YOUR ASSIGNMENT:
The expected answer is the full listing, repeated exactly and free of images.

-------------------------

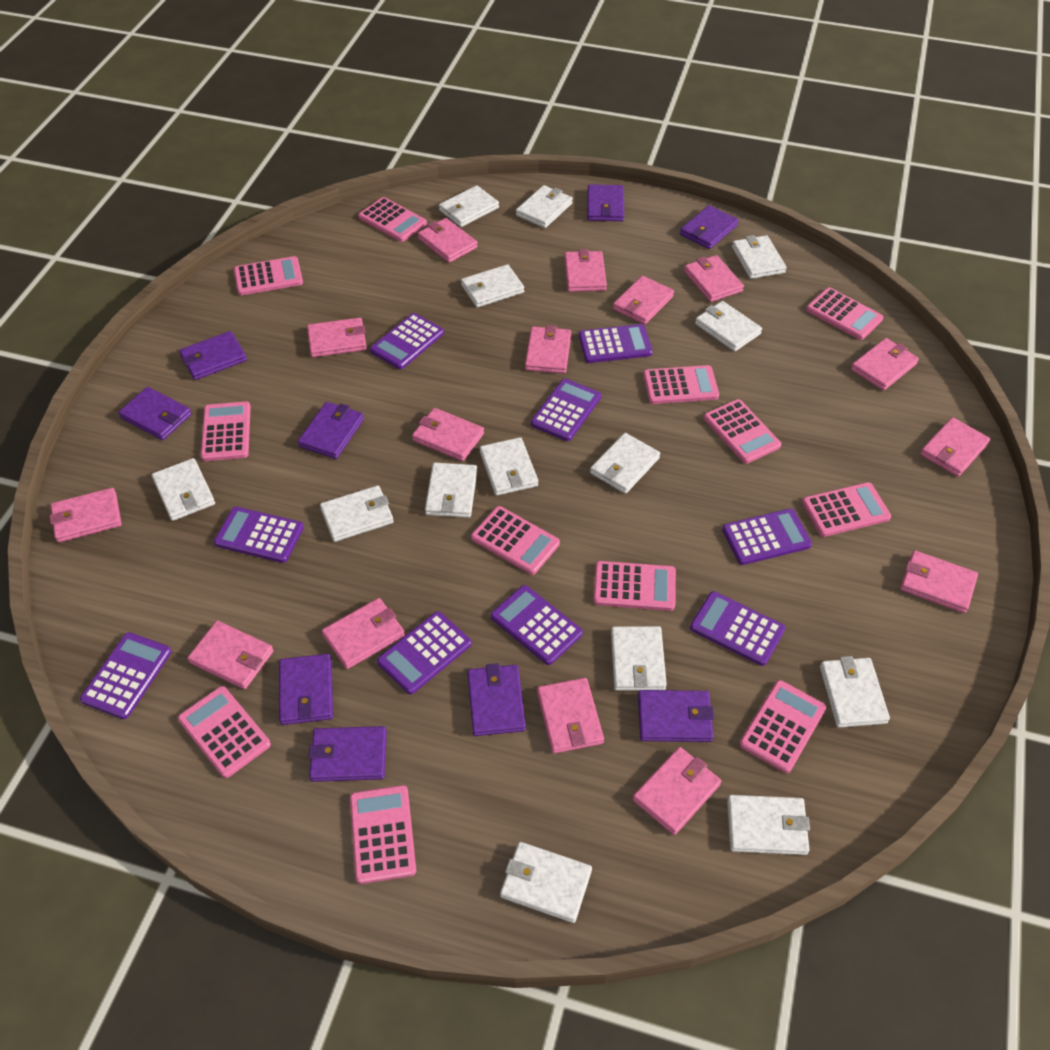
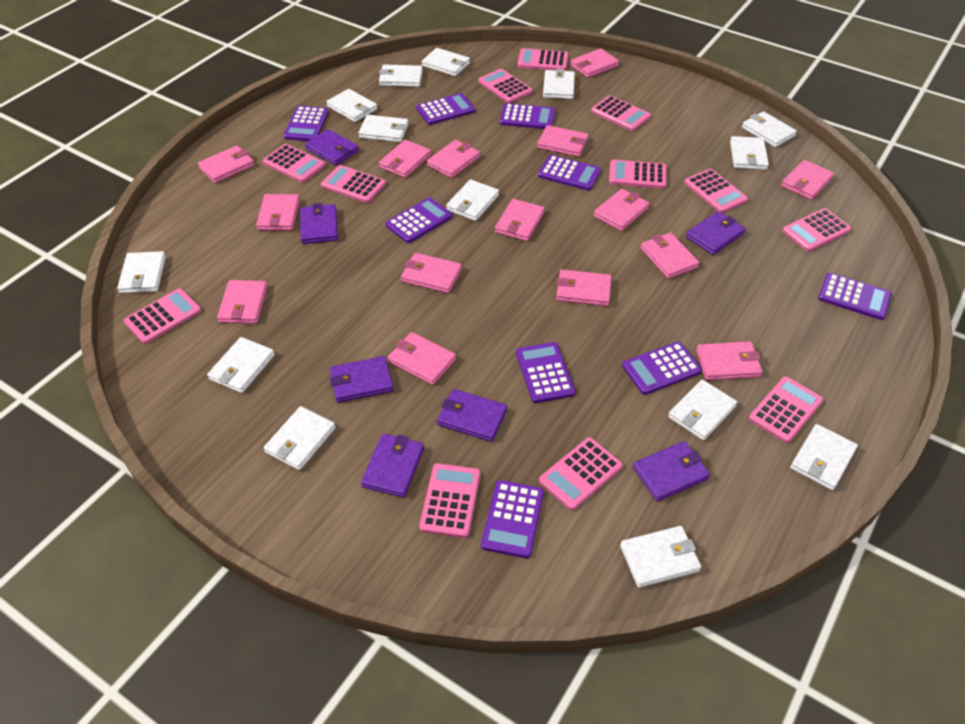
purple wallet: 9 -> 7

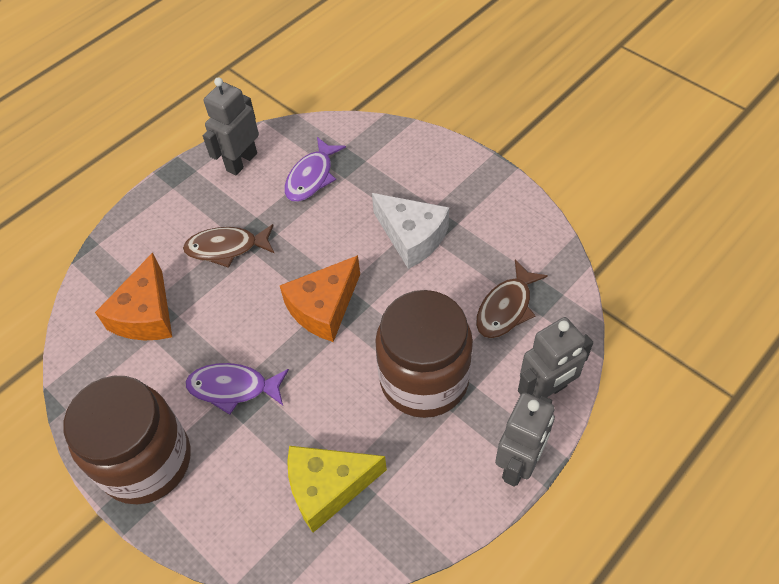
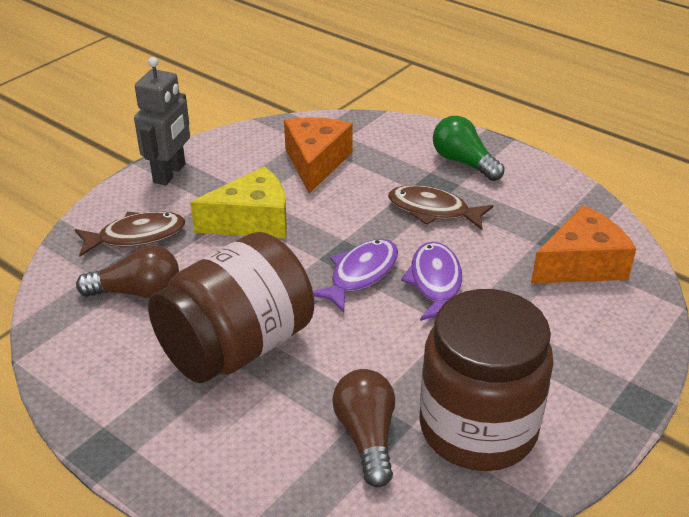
brown light bulb: 0 -> 2
green light bulb: 0 -> 1
grey robot: 3 -> 1
white cheese: 1 -> 0

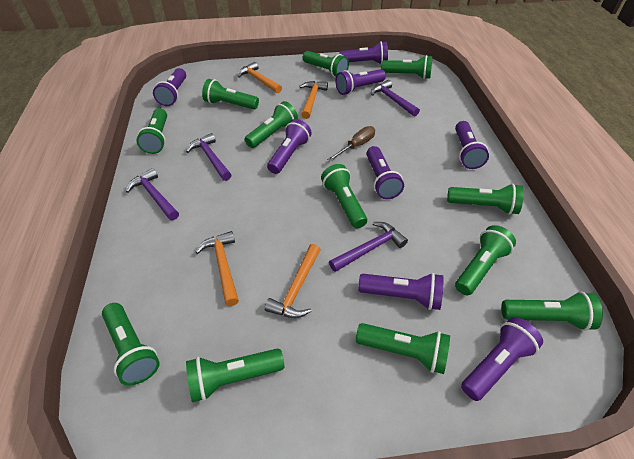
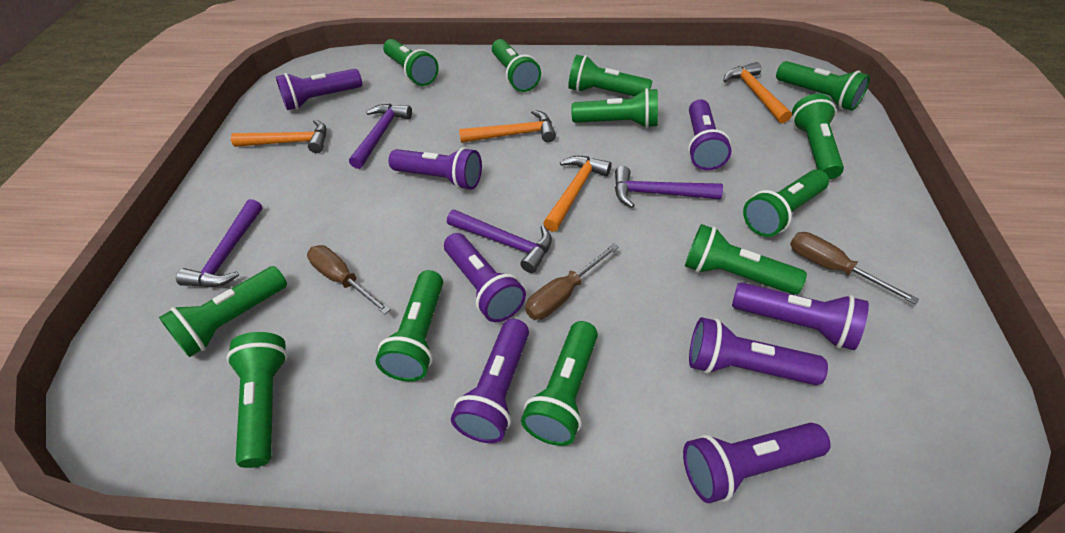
brown screwdriver: 1 -> 3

-------------------------

TASK ANSWER:
purple wallet: 9 -> 7

brown light bulb: 0 -> 2
green light bulb: 0 -> 1
grey robot: 3 -> 1
white cheese: 1 -> 0

brown screwdriver: 1 -> 3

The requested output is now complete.